* _Description of the task_
In your copy, include no images and return each entry exactly as written.

(Recorded data)
########################################
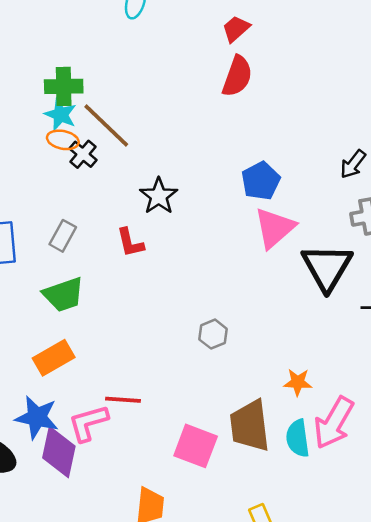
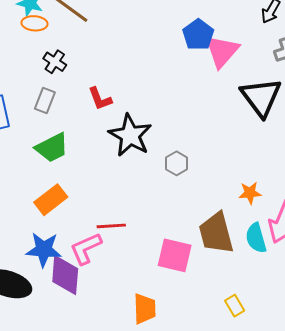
black cross: (83, 154) -> (55, 62), moved
black star: (159, 196) -> (130, 135), moved, size x1.4
pink triangle: (275, 228) -> (222, 51), moved

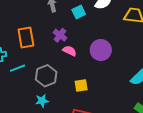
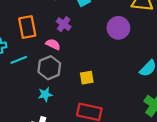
purple circle: (101, 50) -> (118, 28), moved
pink semicircle: (70, 51) -> (53, 44), moved

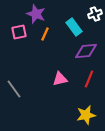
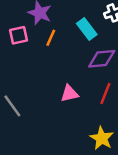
yellow star: (86, 115) -> (102, 138), turned -30

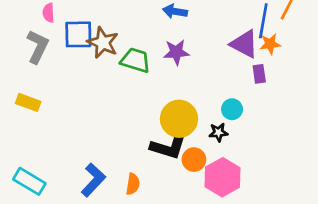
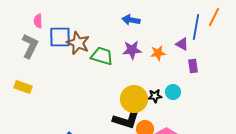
purple triangle: (244, 44) -> (182, 44), size x0.6
orange star: (270, 44) -> (158, 53), moved
black star: (218, 132) -> (155, 96), moved

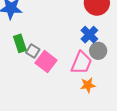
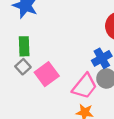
gray square: (33, 51) -> (23, 67), moved

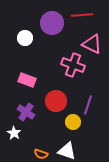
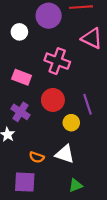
pink cross: (73, 65) -> (57, 61), moved
purple line: (88, 105) -> (87, 104), turned -36

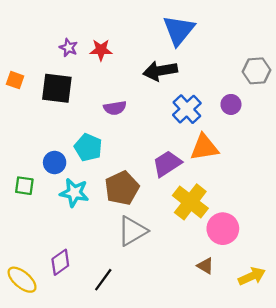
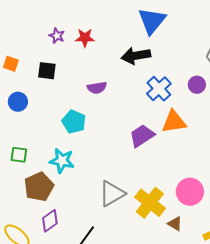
black square: (57, 88) -> (47, 71), size x0.7
blue circle: (55, 162) -> (18, 102), moved
brown pentagon: (122, 188) -> (39, 187), moved
yellow cross: (190, 202) -> (150, 203), moved

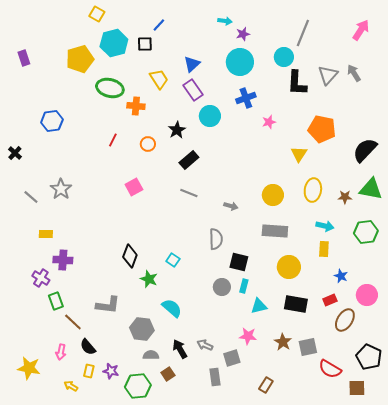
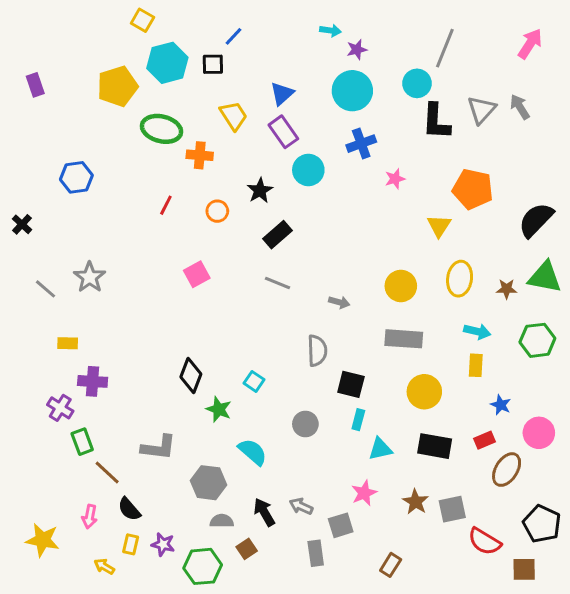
gray circle: (222, 287) -> (305, 424), moved
pink star: (248, 336) -> (364, 493), turned -30

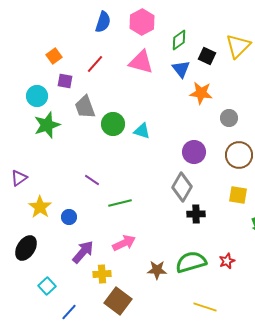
########################################
* _Response to this exercise_
black cross: (83, 154) -> (55, 62), moved
black star: (159, 196) -> (130, 135), moved, size x1.4
pink triangle: (275, 228) -> (222, 51), moved

purple circle: (101, 50) -> (118, 28), moved
pink semicircle: (70, 51) -> (53, 44), moved

yellow star: (86, 115) -> (102, 138), turned -30

purple triangle: (244, 44) -> (182, 44), size x0.6
orange star: (270, 44) -> (158, 53), moved
black star: (218, 132) -> (155, 96), moved

gray square: (33, 51) -> (23, 67), moved

pink cross: (73, 65) -> (57, 61), moved
purple line: (88, 105) -> (87, 104), turned -36

black square: (57, 88) -> (47, 71), size x0.7
blue circle: (55, 162) -> (18, 102), moved
brown pentagon: (122, 188) -> (39, 187), moved
yellow cross: (190, 202) -> (150, 203), moved

gray circle: (222, 287) -> (305, 424), moved
pink star: (248, 336) -> (364, 493), turned -30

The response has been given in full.